EXERCISE INSTRUCTIONS
Only those lines in the data below from the line containing "blue bucket: 0 -> 1" through the line containing "purple spray bottle: 3 -> 1", both included, should be restated word for word.

AVAILABLE DATA
- - -

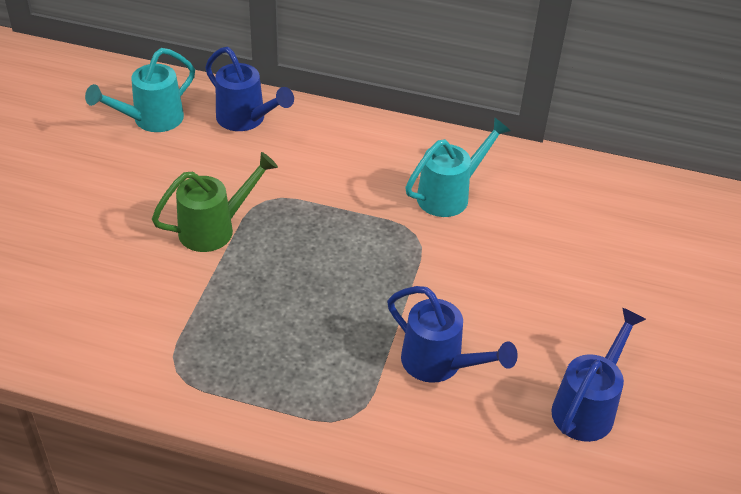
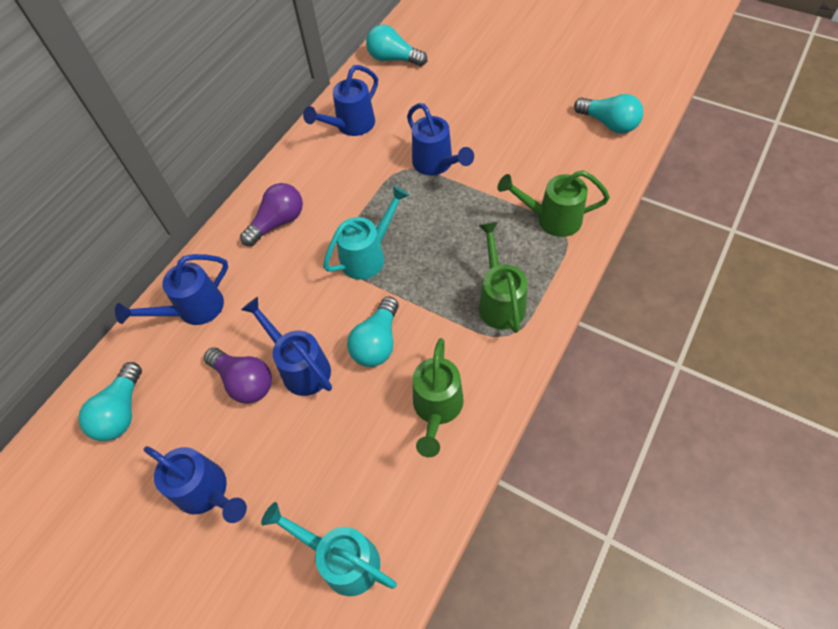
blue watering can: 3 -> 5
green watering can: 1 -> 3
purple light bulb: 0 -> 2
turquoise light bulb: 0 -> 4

- - -

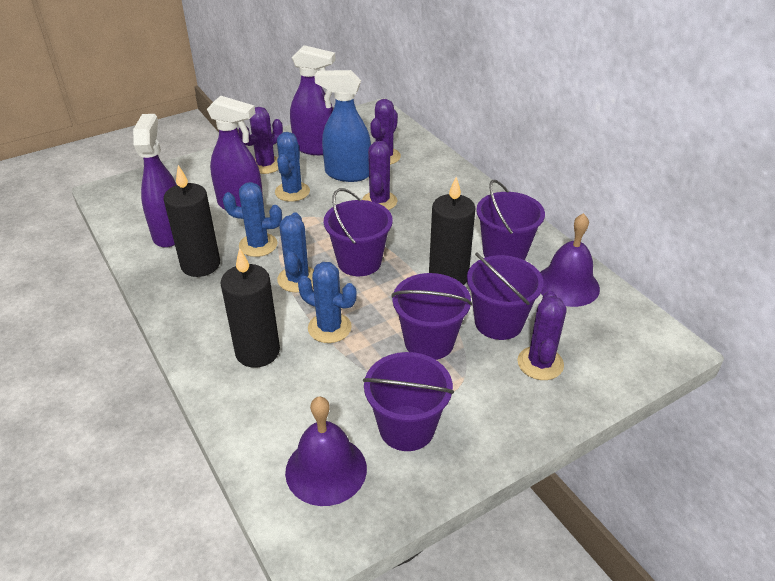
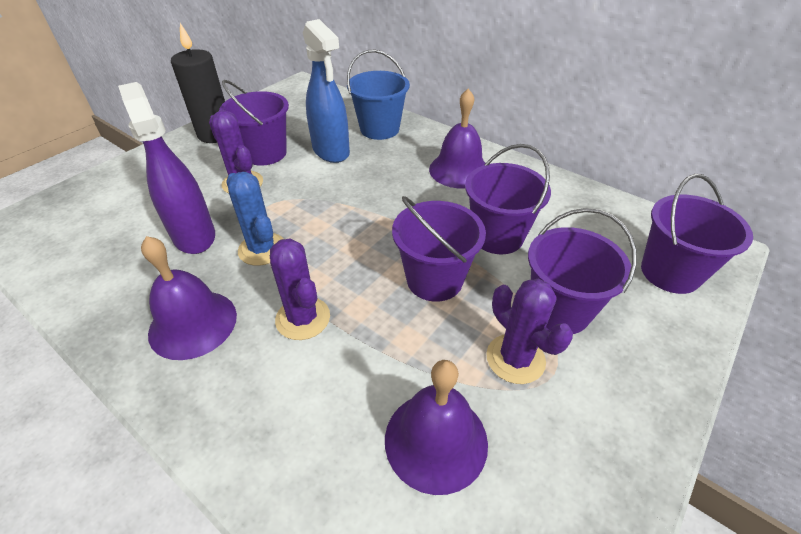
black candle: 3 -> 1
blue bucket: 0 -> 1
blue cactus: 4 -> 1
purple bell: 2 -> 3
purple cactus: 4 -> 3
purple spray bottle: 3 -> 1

- - -

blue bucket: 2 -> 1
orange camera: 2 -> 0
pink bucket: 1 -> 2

- - -

OUTPUT OF THE TASK
blue bucket: 0 -> 1
blue cactus: 4 -> 1
purple bell: 2 -> 3
purple cactus: 4 -> 3
purple spray bottle: 3 -> 1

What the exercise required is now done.